### Work to be completed
"blue pan: 1 -> 2" appears in one line of the records below. Output that line and each one after it, exactly, through the last line.

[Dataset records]
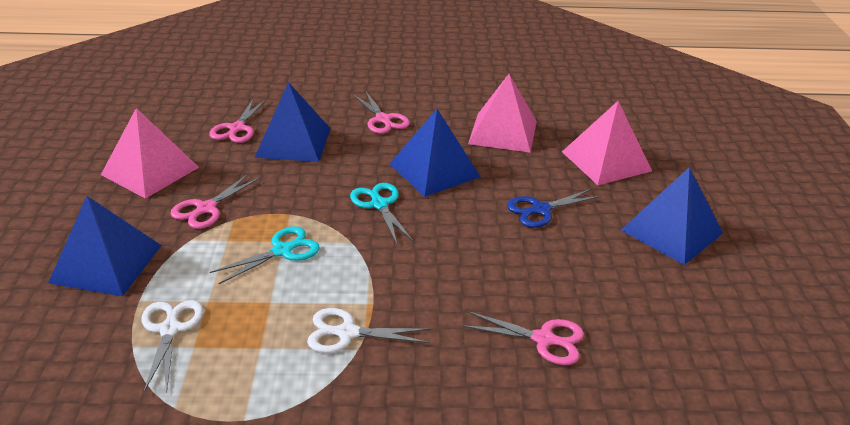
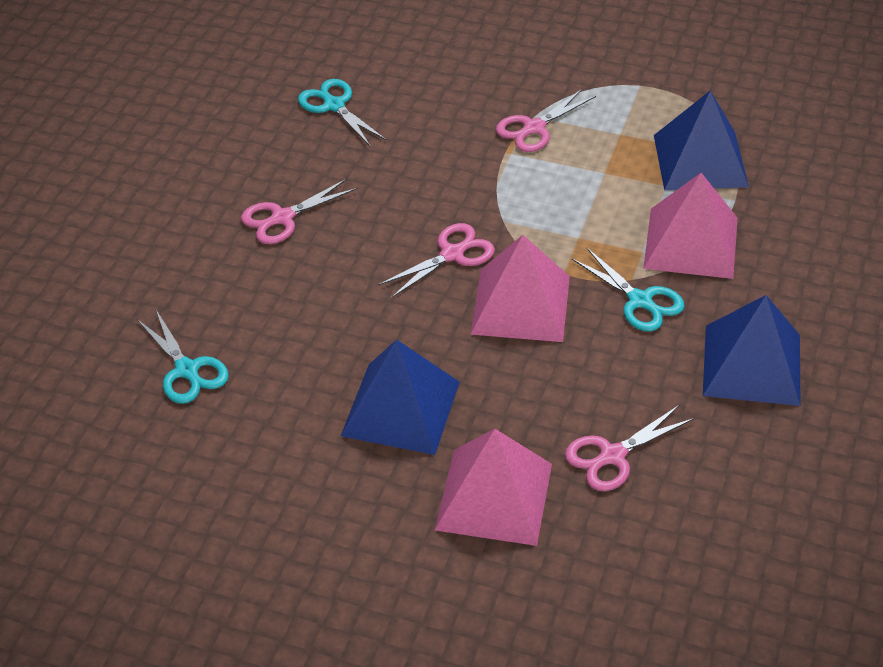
blue pyramid: 4 -> 3
blue scissors: 1 -> 0
turquoise scissors: 2 -> 3
white scissors: 2 -> 0

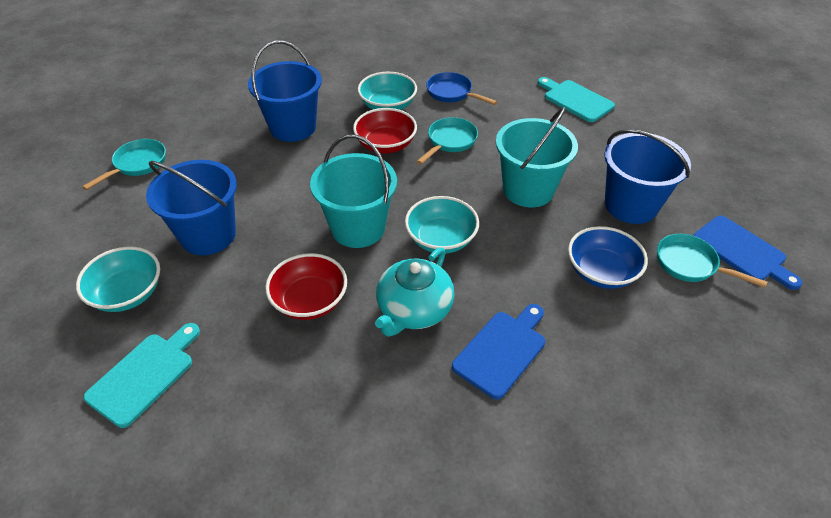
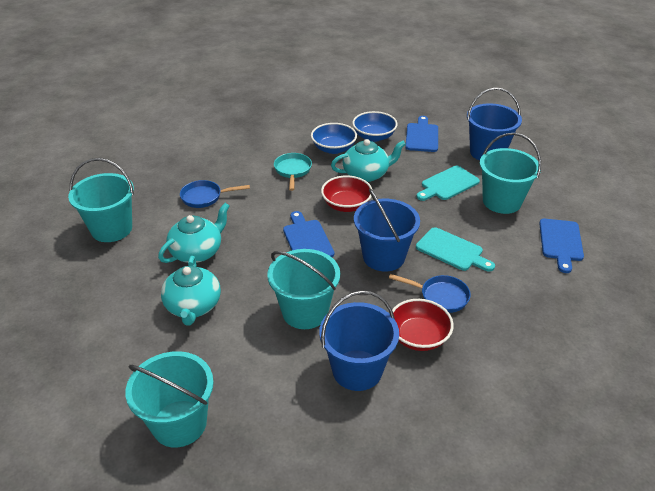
blue bowl: 1 -> 2
blue cutting board: 2 -> 3
blue pan: 1 -> 2
turquoise bowl: 3 -> 0
turquoise bucket: 2 -> 4
turquoise pan: 3 -> 1
turquoise teapot: 1 -> 3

### Written answer
blue pan: 1 -> 2
turquoise bowl: 3 -> 0
turquoise bucket: 2 -> 4
turquoise pan: 3 -> 1
turquoise teapot: 1 -> 3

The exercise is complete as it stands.